_THE PROBLEM:_ Nothing but the lines from the top of the data to the line holding "Someone carried the champignon (orange)" should be printed, word for word and both ends included; leave the pictures out.

_Stored dataset items:_
◇ ◇ ◇

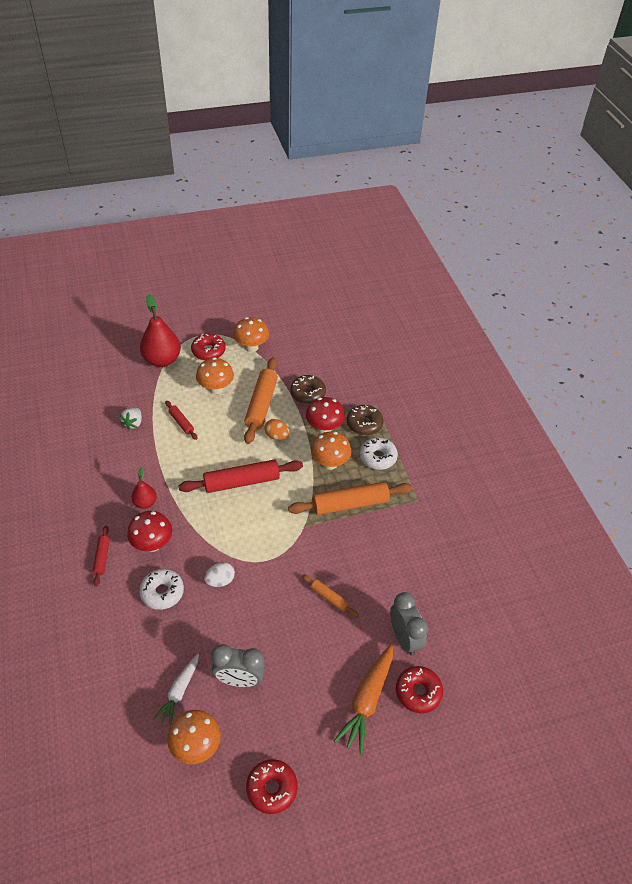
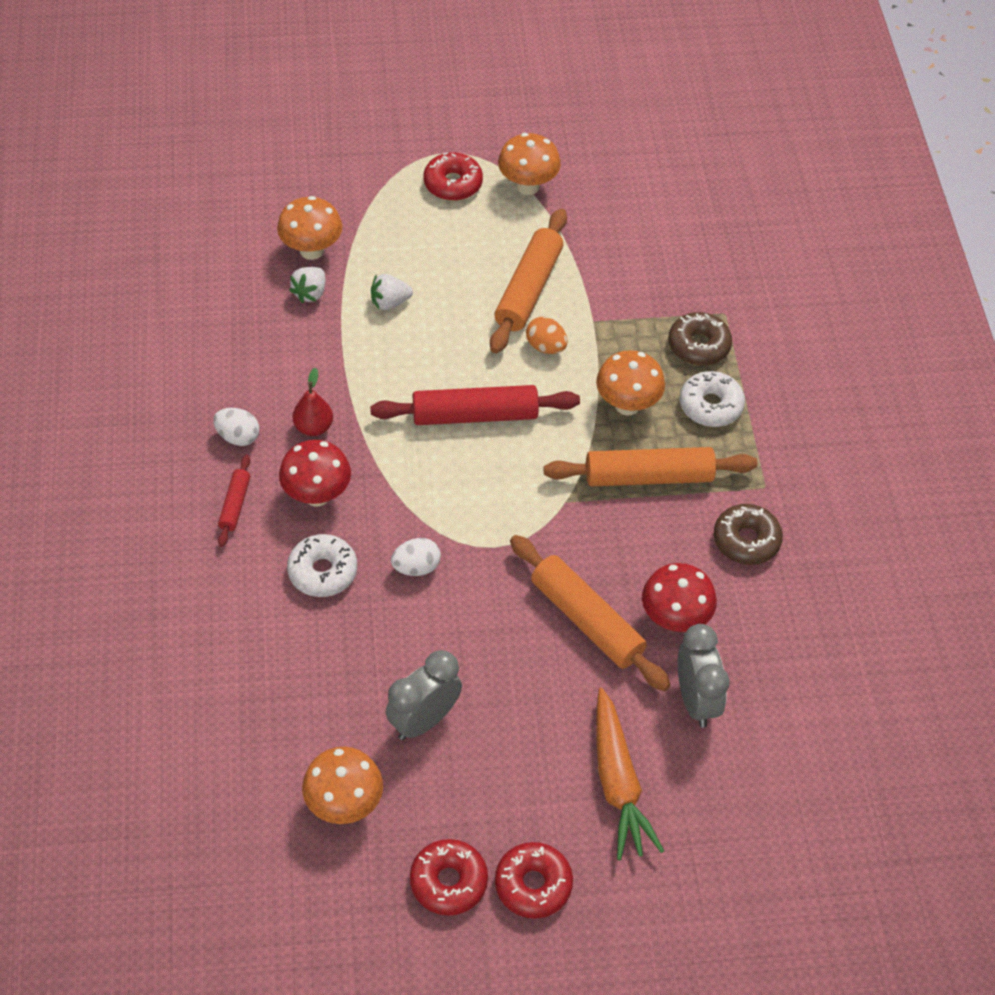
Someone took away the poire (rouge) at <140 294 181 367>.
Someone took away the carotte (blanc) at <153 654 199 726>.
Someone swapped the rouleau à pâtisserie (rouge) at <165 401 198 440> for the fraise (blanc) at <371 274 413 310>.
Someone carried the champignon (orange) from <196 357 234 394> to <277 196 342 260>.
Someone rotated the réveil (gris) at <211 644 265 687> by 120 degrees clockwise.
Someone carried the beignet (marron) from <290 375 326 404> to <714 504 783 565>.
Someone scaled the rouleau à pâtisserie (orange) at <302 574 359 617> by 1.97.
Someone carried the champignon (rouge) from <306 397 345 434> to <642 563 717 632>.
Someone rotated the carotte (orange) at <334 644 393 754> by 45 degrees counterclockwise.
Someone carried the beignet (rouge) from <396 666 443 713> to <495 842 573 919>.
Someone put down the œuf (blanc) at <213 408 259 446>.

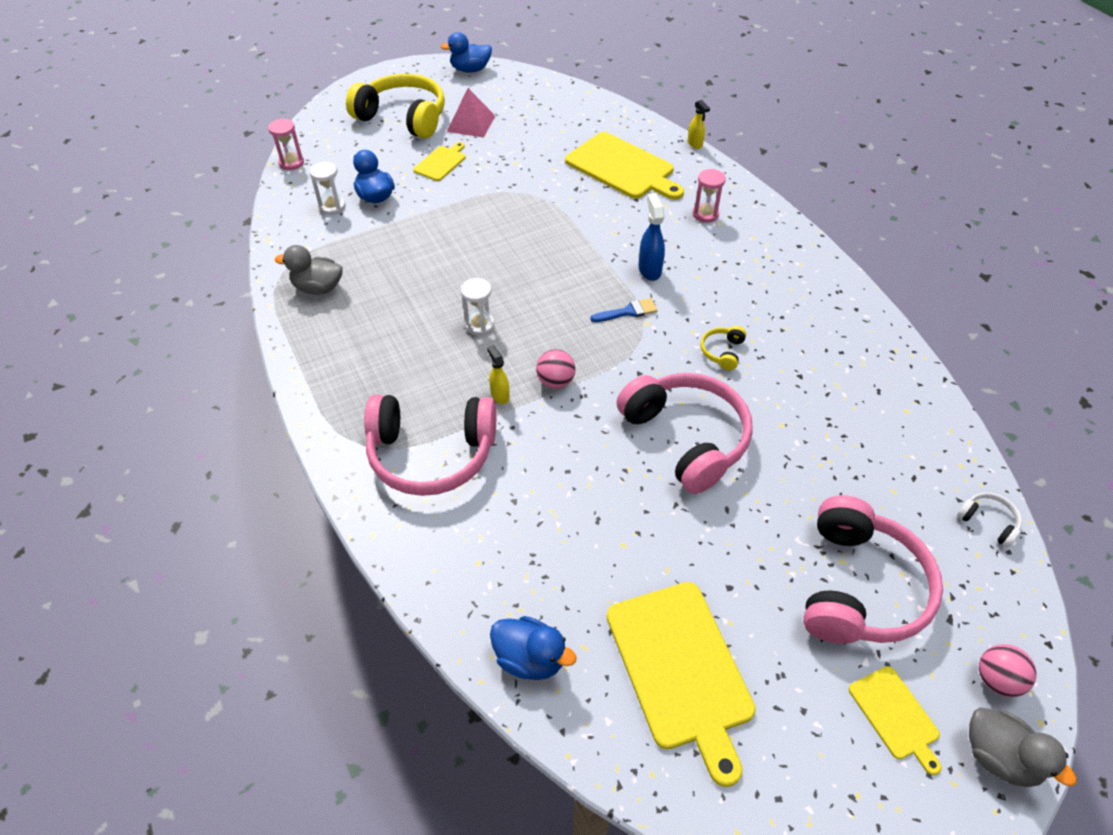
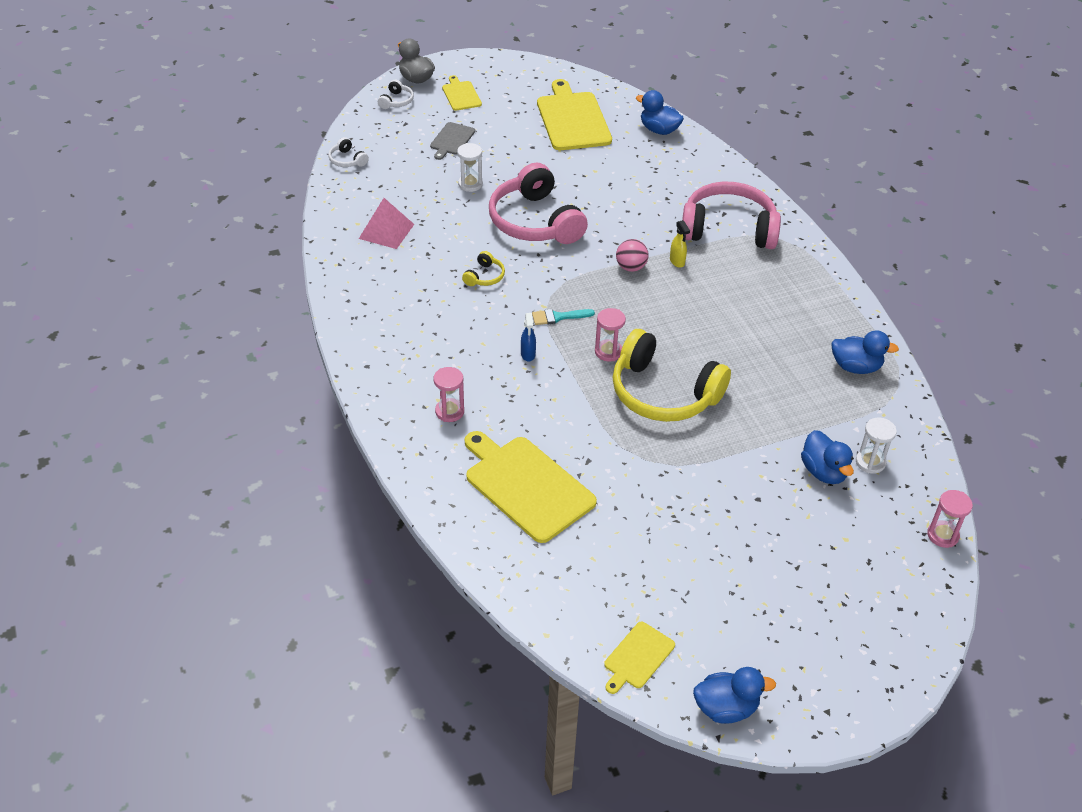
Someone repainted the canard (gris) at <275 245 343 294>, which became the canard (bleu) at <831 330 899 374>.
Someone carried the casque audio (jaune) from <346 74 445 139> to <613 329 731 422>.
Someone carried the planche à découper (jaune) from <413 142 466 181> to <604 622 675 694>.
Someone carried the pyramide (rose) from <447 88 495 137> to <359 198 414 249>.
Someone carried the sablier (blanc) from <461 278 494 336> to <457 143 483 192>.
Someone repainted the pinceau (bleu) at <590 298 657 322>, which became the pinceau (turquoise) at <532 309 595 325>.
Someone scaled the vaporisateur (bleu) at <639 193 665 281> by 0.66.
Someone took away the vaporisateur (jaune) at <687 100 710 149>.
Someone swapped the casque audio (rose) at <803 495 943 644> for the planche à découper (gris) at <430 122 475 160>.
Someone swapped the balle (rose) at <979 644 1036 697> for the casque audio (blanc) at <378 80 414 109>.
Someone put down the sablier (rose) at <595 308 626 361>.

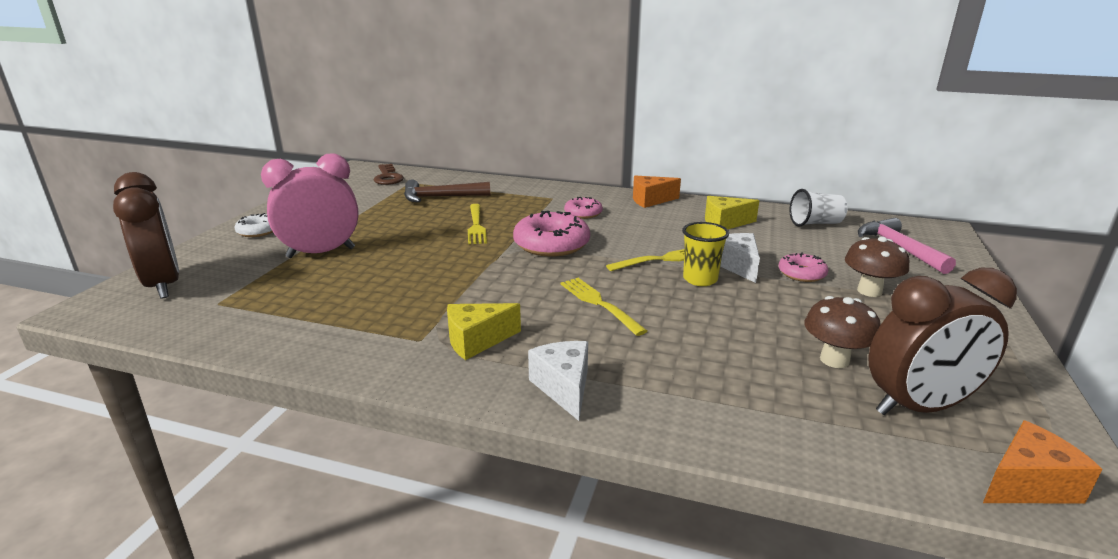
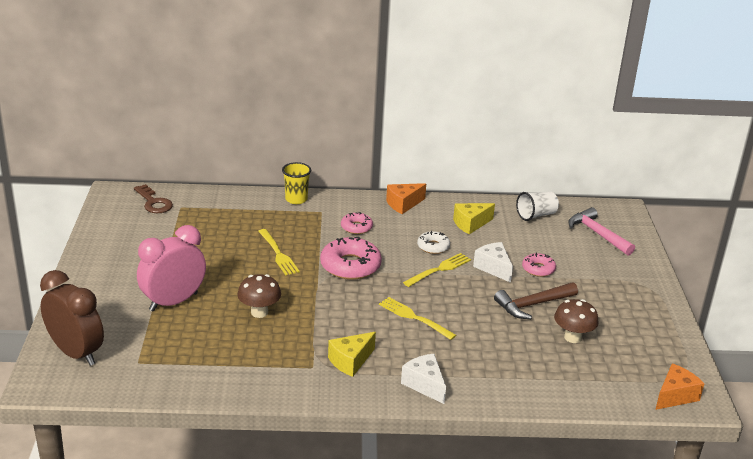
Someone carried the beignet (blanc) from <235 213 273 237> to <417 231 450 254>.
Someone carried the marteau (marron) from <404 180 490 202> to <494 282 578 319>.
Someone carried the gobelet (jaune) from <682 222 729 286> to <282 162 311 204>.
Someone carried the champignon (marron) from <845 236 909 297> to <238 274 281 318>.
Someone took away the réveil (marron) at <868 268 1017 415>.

◇ ◇ ◇

_RESPONSE TO THE EXERCISE:_
Someone took away the poire (rouge) at <140 294 181 367>.
Someone took away the carotte (blanc) at <153 654 199 726>.
Someone swapped the rouleau à pâtisserie (rouge) at <165 401 198 440> for the fraise (blanc) at <371 274 413 310>.
Someone carried the champignon (orange) from <196 357 234 394> to <277 196 342 260>.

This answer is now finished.